> [EXERCISE DIRECTIONS] Your task is to copy the data exactly while leaving out every picture.

═════ RECORDS FOR THIS TASK ═════

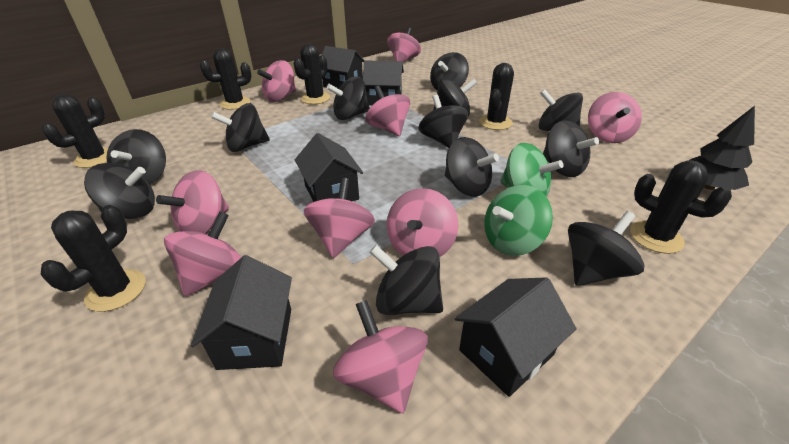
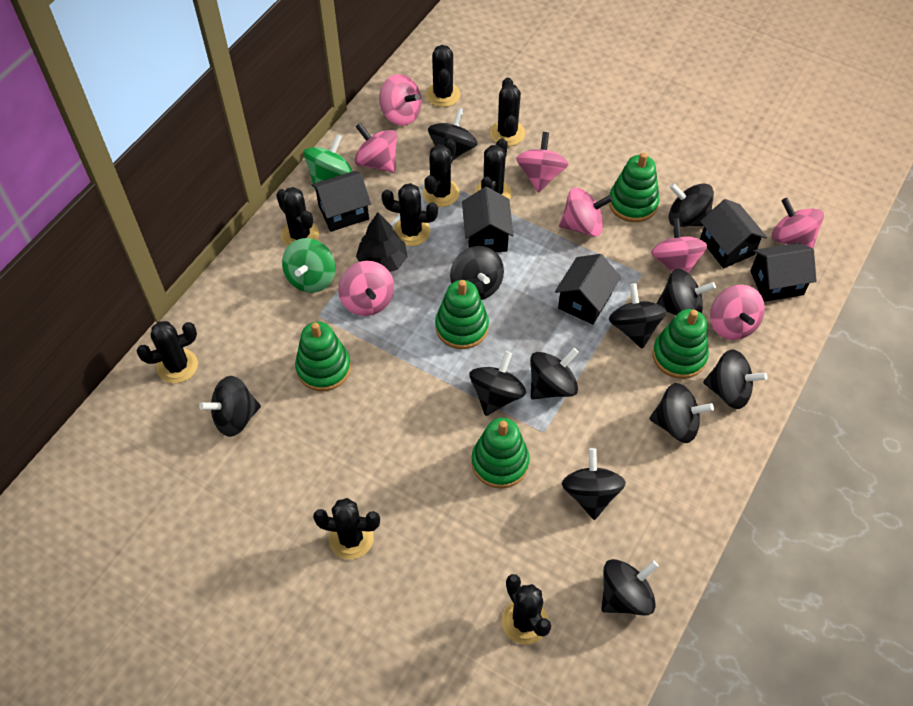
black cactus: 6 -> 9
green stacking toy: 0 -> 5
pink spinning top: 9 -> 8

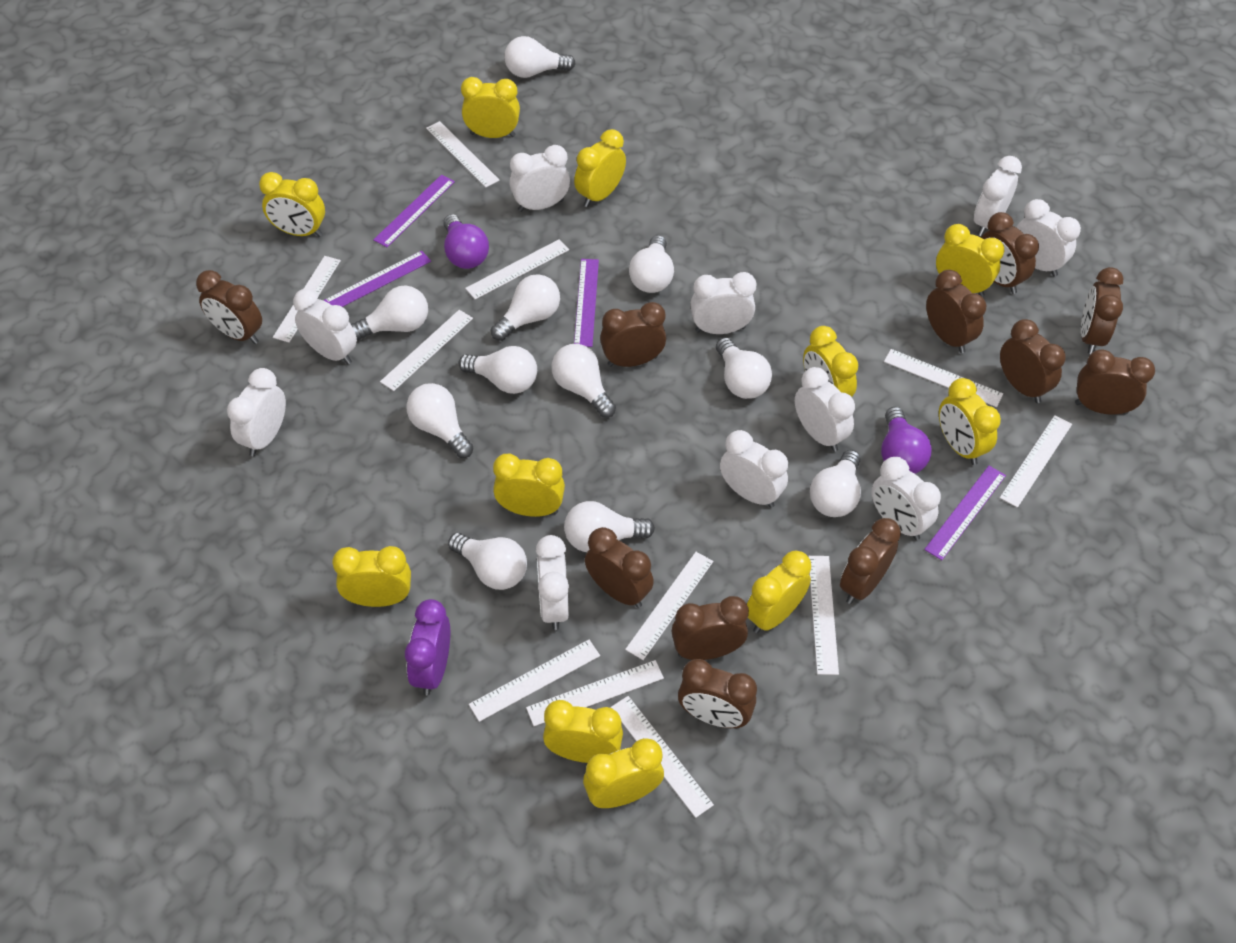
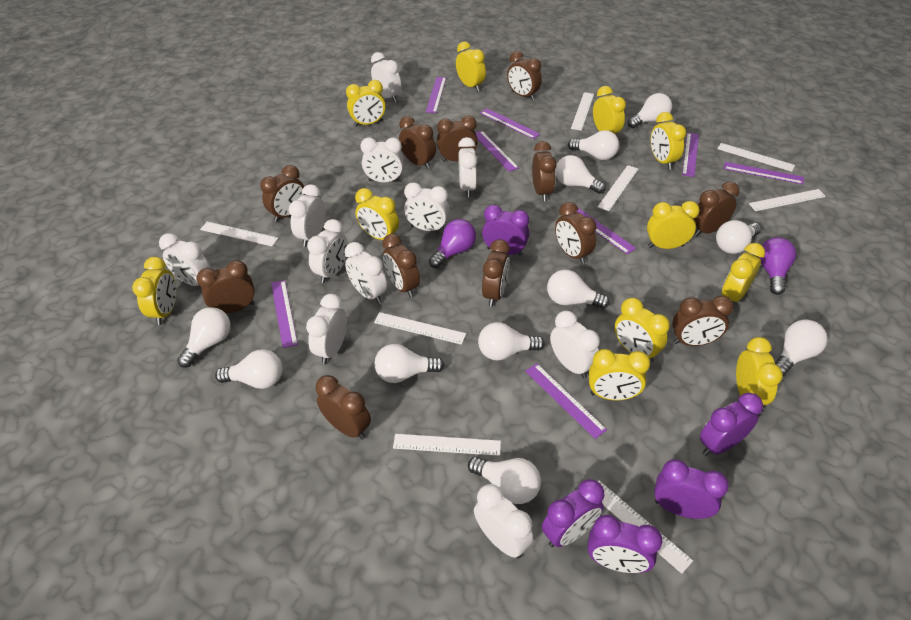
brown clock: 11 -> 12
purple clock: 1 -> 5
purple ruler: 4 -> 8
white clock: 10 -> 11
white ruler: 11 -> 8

═════

> [ANSWER BELOW]
black cactus: 6 -> 9
green stacking toy: 0 -> 5
pink spinning top: 9 -> 8

brown clock: 11 -> 12
purple clock: 1 -> 5
purple ruler: 4 -> 8
white clock: 10 -> 11
white ruler: 11 -> 8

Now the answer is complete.